**The records**
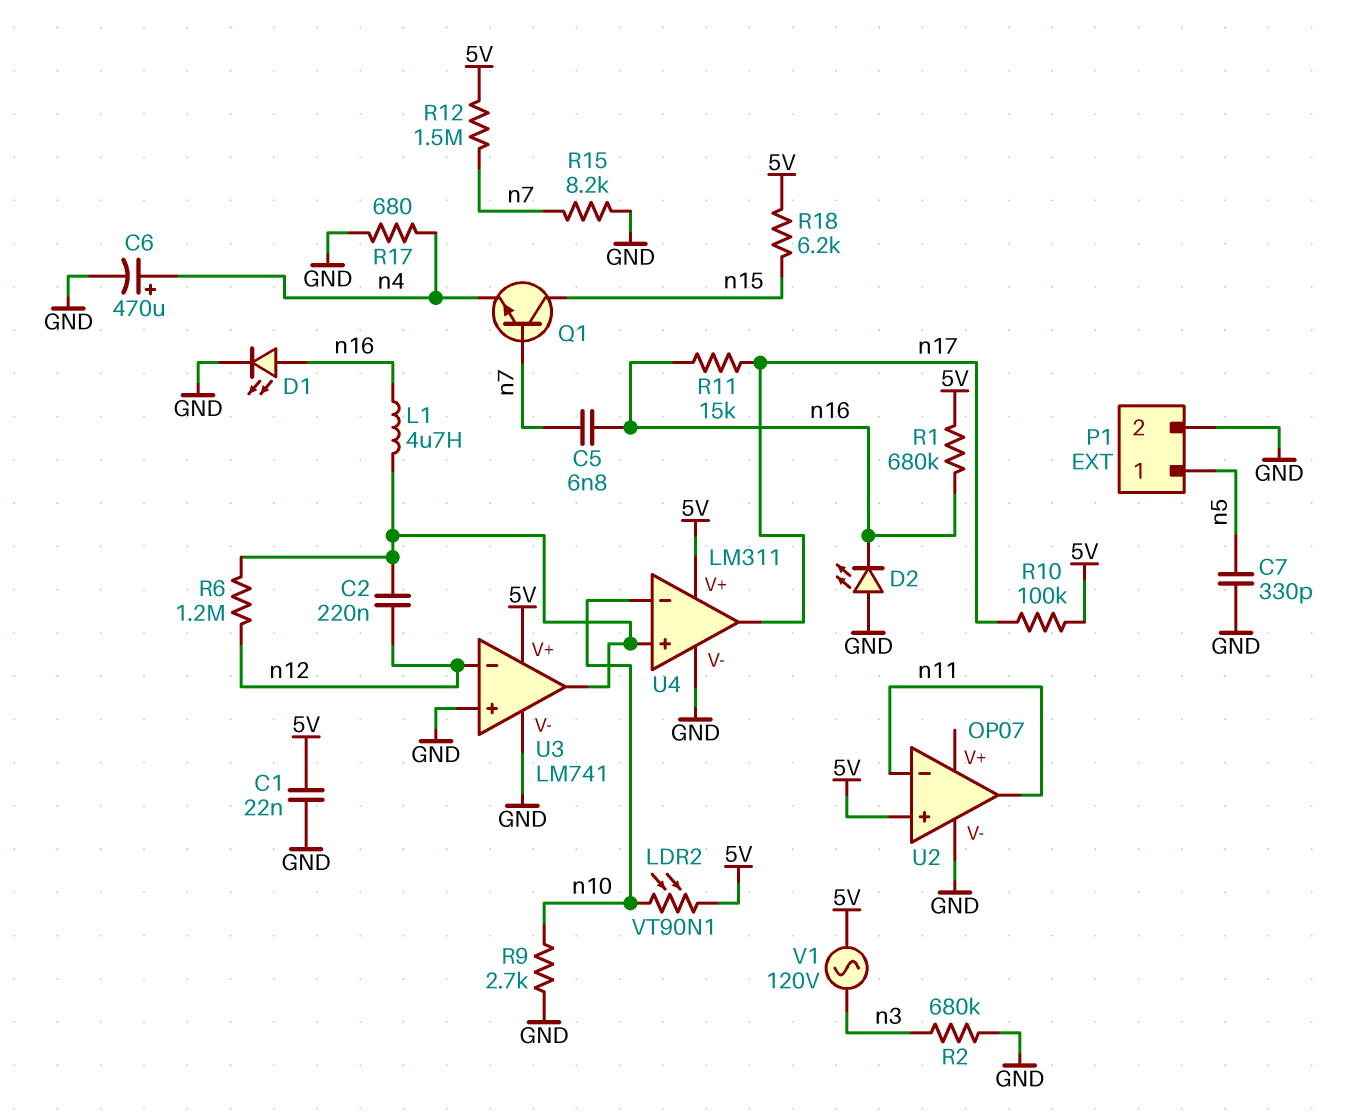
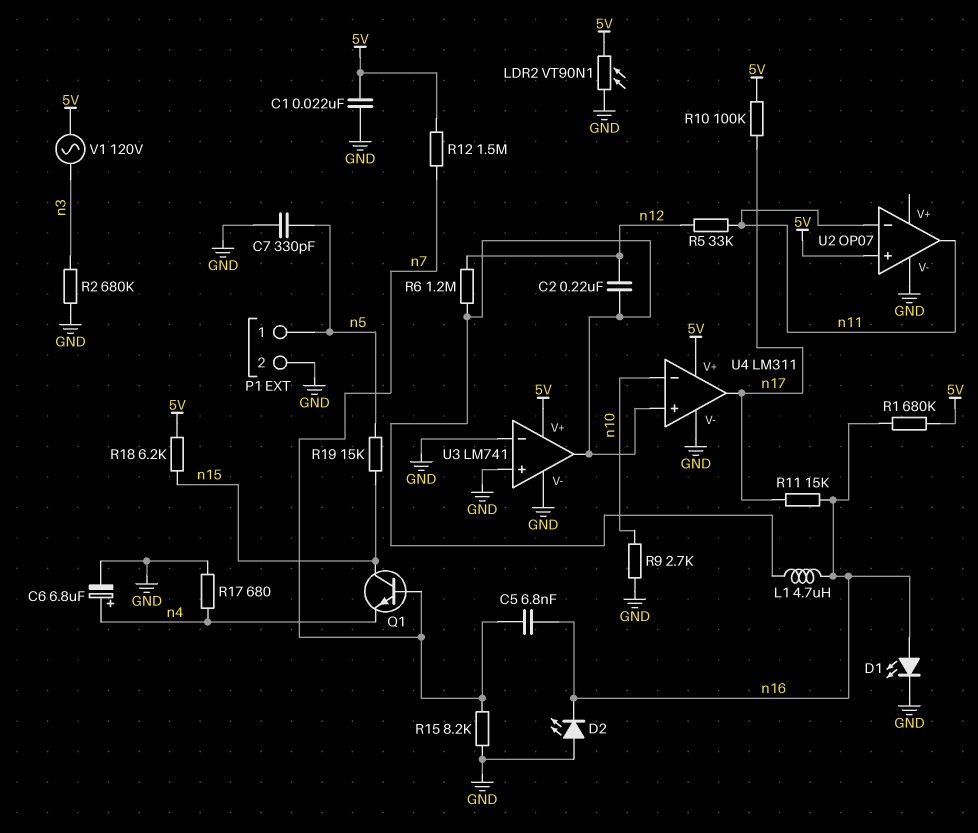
C6: 470uF (plus n4, minus GND) -> 6.8uF (plus n4, minus GND)
LDR2: VT90N1 (5V, n10) -> VT90N1 (5V, GND)
R5: none -> 33k (n11, n12)
R19: none -> 15k (n5, n15)
U3 pin in-: n12 -> GND

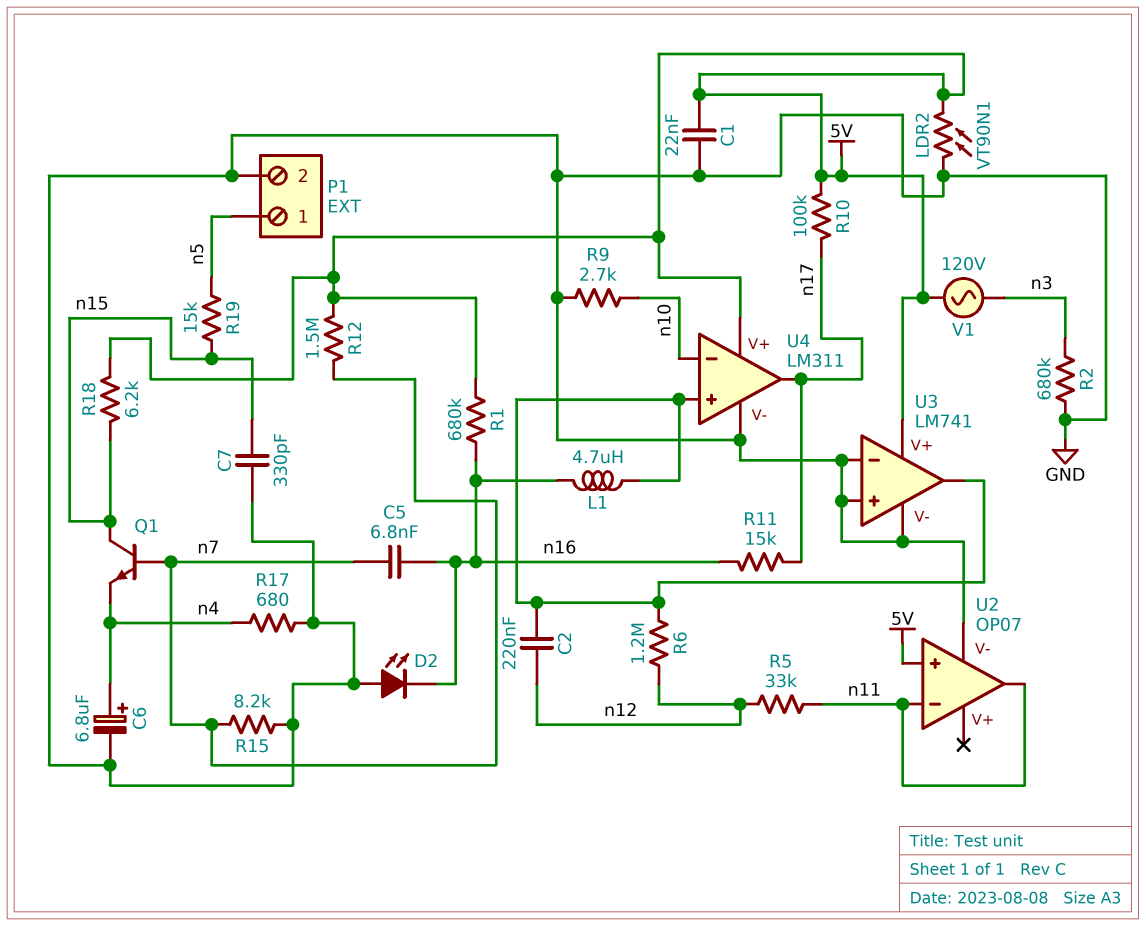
C7: 330pF (GND, n5) -> 330pF (GND, n15)
D1: LED (A n16, K GND) -> none

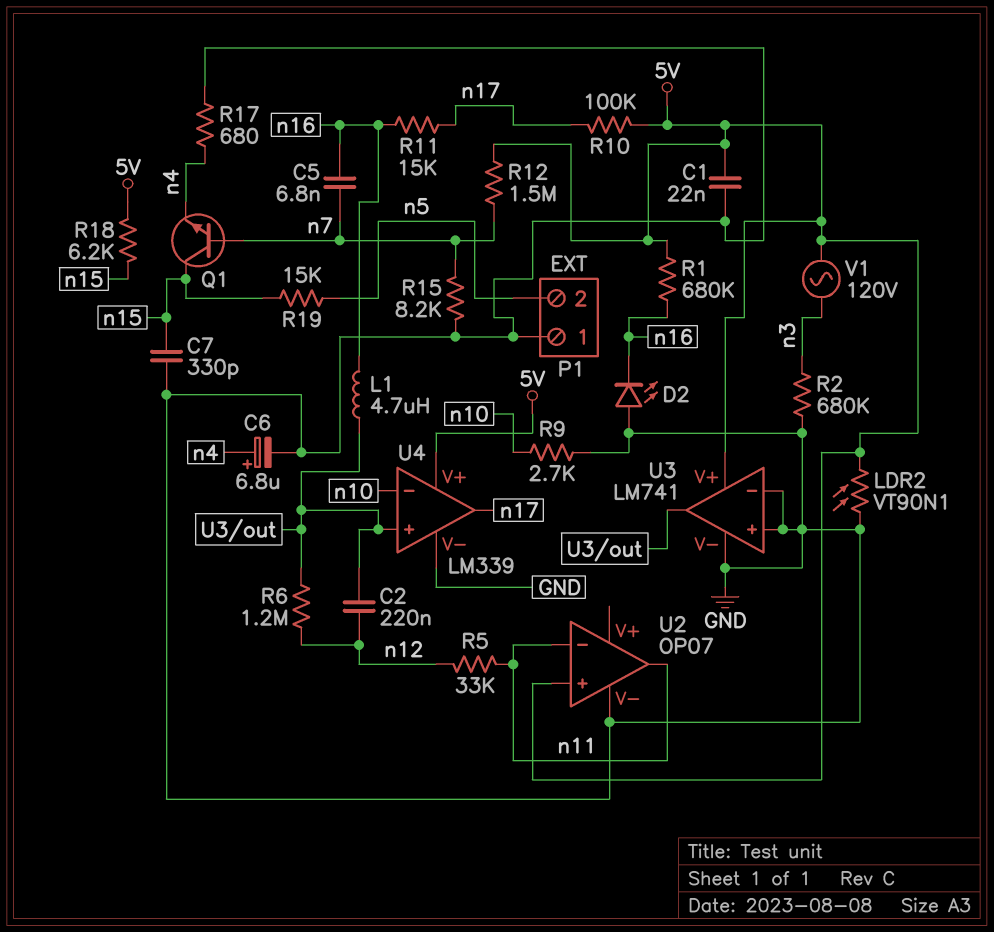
P1 pin 1: n5 -> GND
P1 pin 2: GND -> n5
U4: LM311 -> LM339

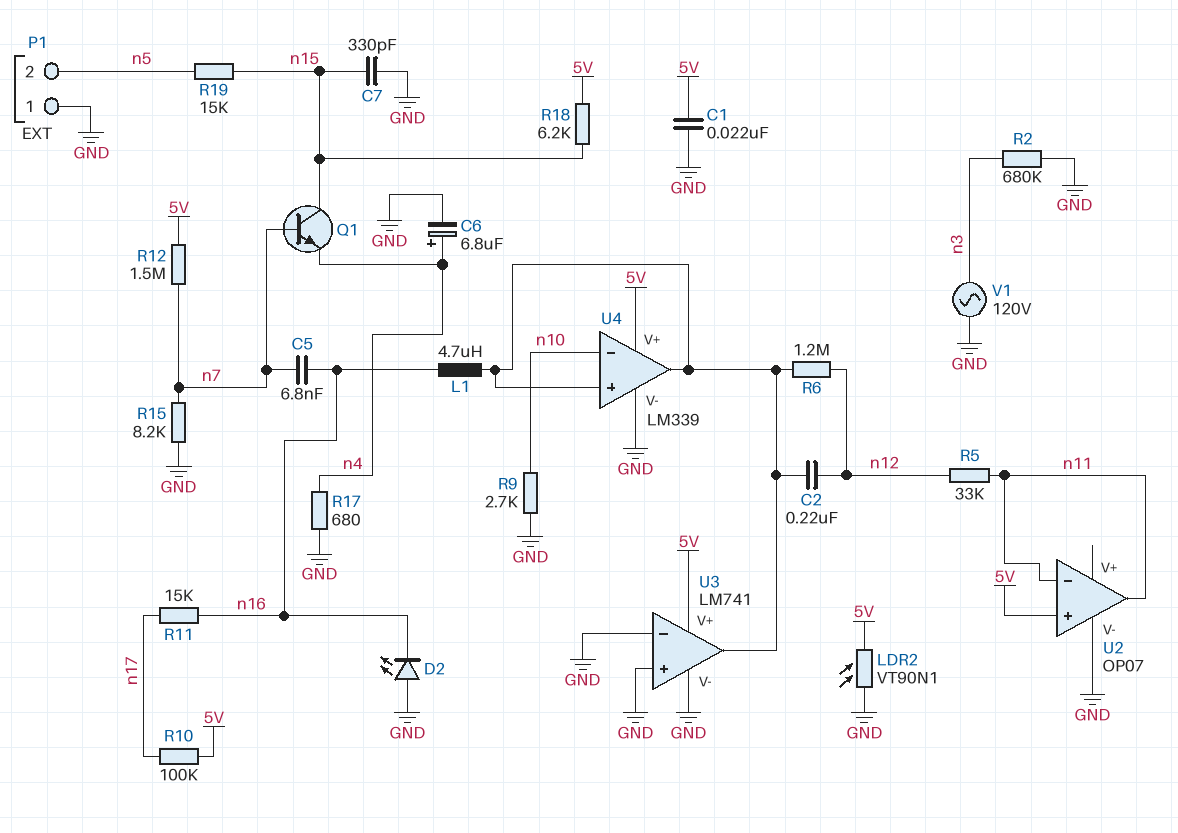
R1: 680k (5V, n16) -> none
U4 pin out: n17 -> U3/out
V1: AC 120V (5V, n3) -> AC 120V (GND, n3)

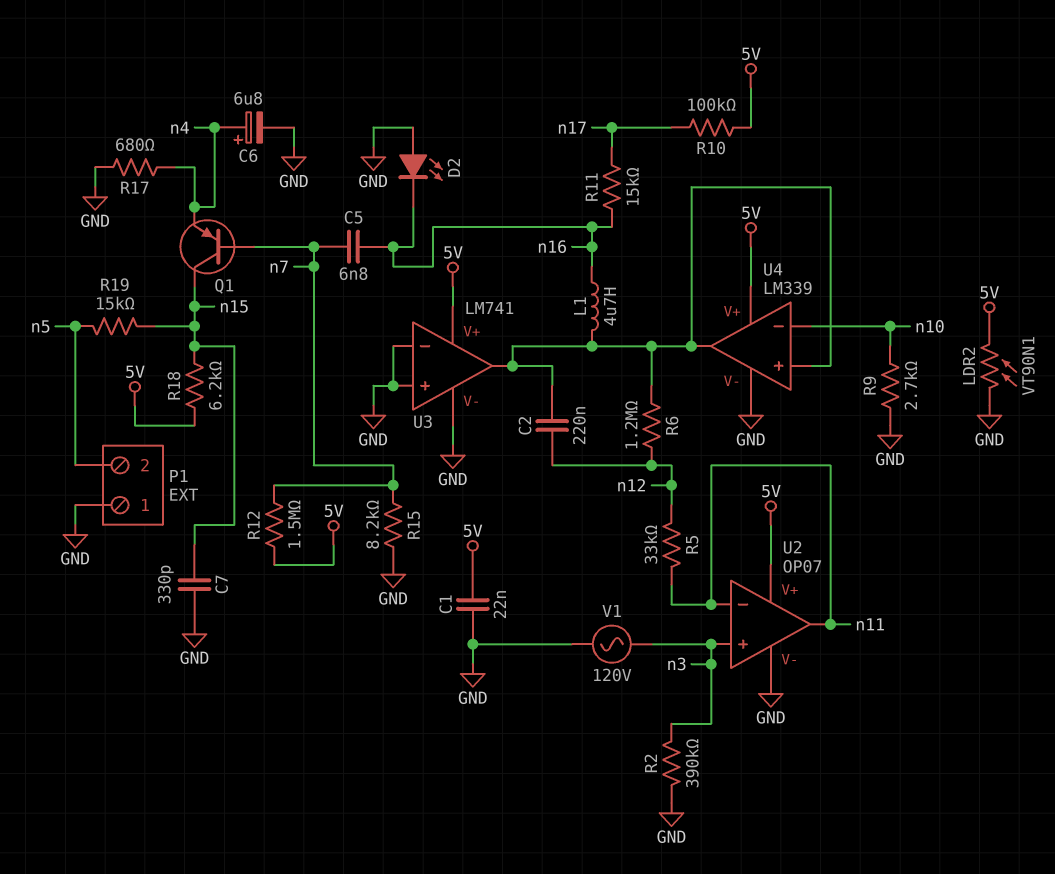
Q1: NPN (B n7, C n15, E n4) -> PNP (B n7, C n15, E n4)
R2: 680k (GND, n3) -> 390k (GND, n3)
U2 pin V+: none -> 5V
U2 pin in+: 5V -> n3

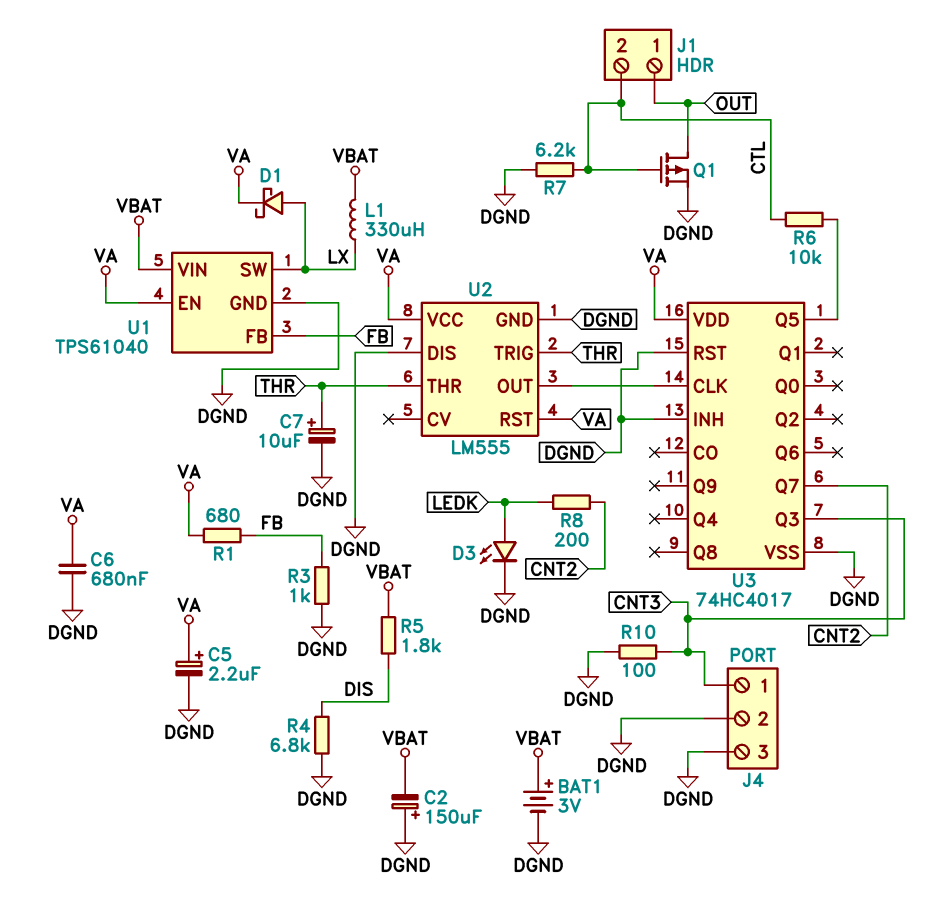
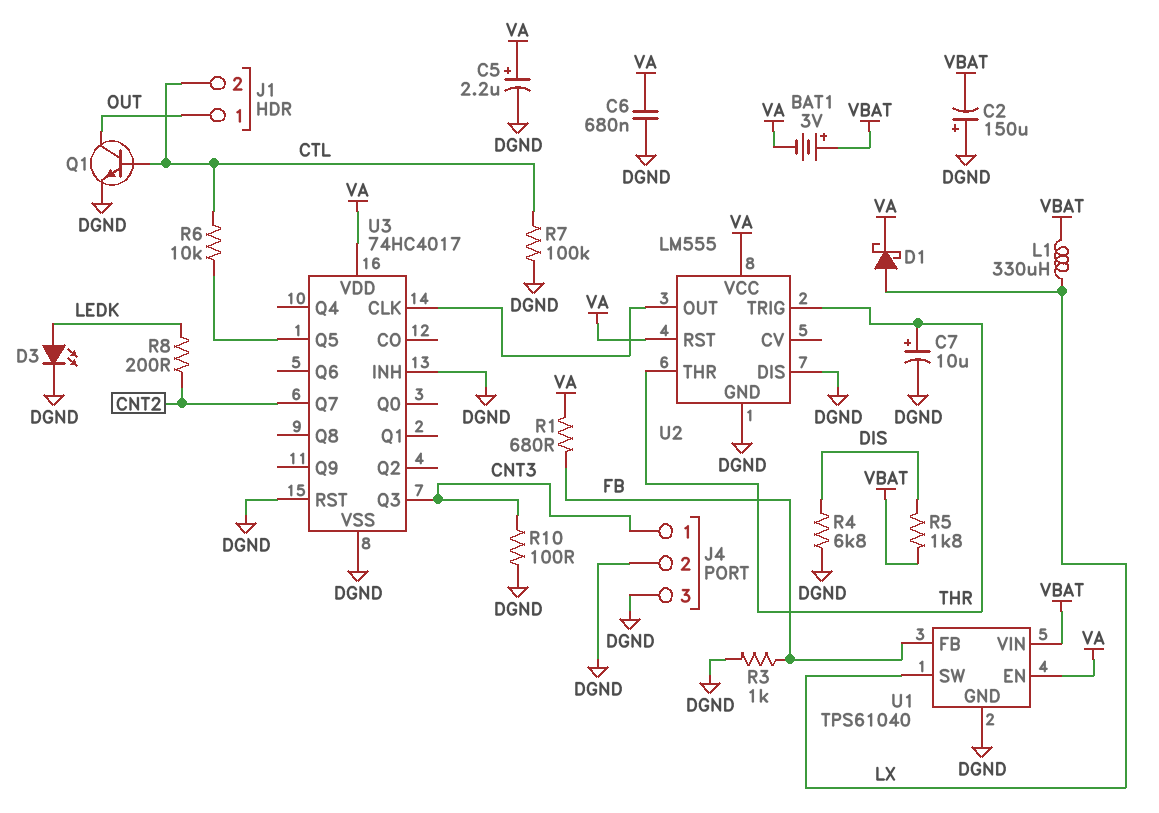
BAT1: 3V (plus VBAT, minus DGND) -> 3V (plus VBAT, minus VA)
Q1: PMOS (G CTL, D OUT, S DGND) -> NPN (B CTL, C OUT, E DGND)
R7: 6.2k (CTL, DGND) -> 100k (CTL, DGND)

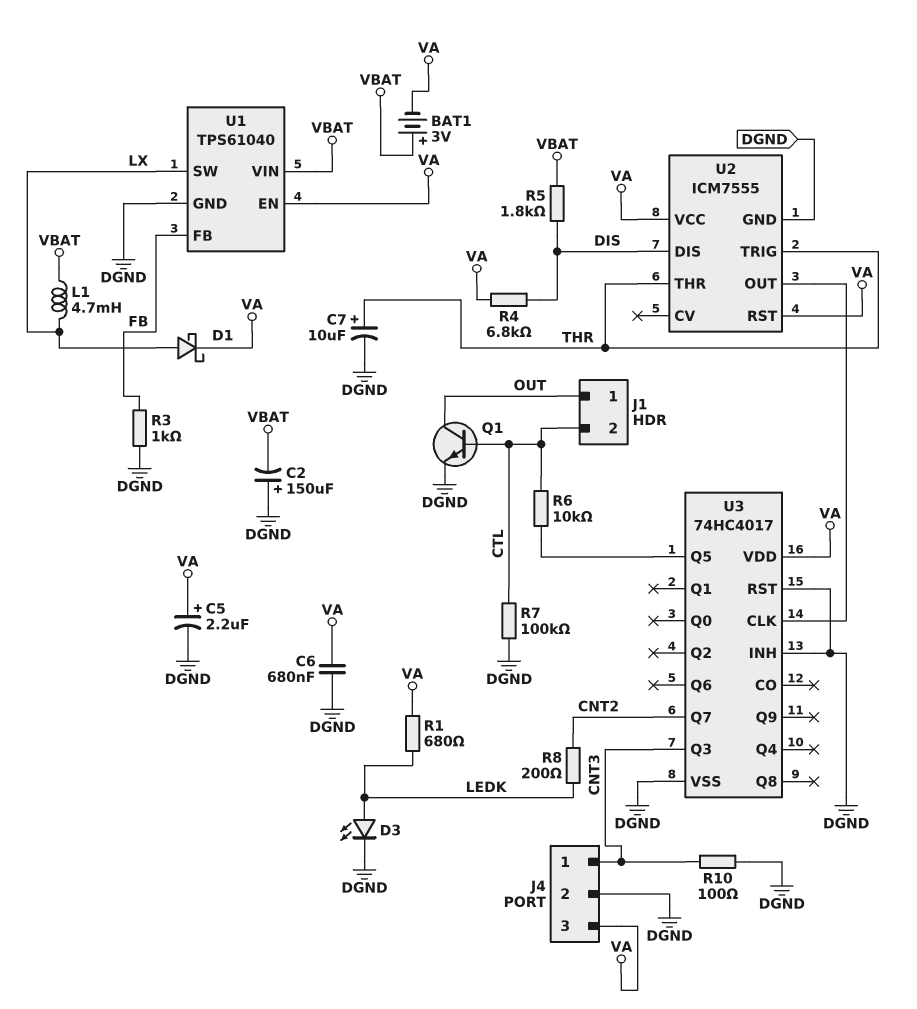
J4 pin 3: DGND -> VA
L1: 330uH (LX, VBAT) -> 4.7mH (LX, VBAT)
R1: 680 (FB, VA) -> 680 (LEDK, VA)
R4: 6.8k (DGND, DIS) -> 6.8k (DIS, VA)
U2: LM555 -> ICM7555
U2 pin DIS: DGND -> DIS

**Exercise description**
What is the number of lines in the records that include "plus"? Answer with that number alone.

**Task response**
2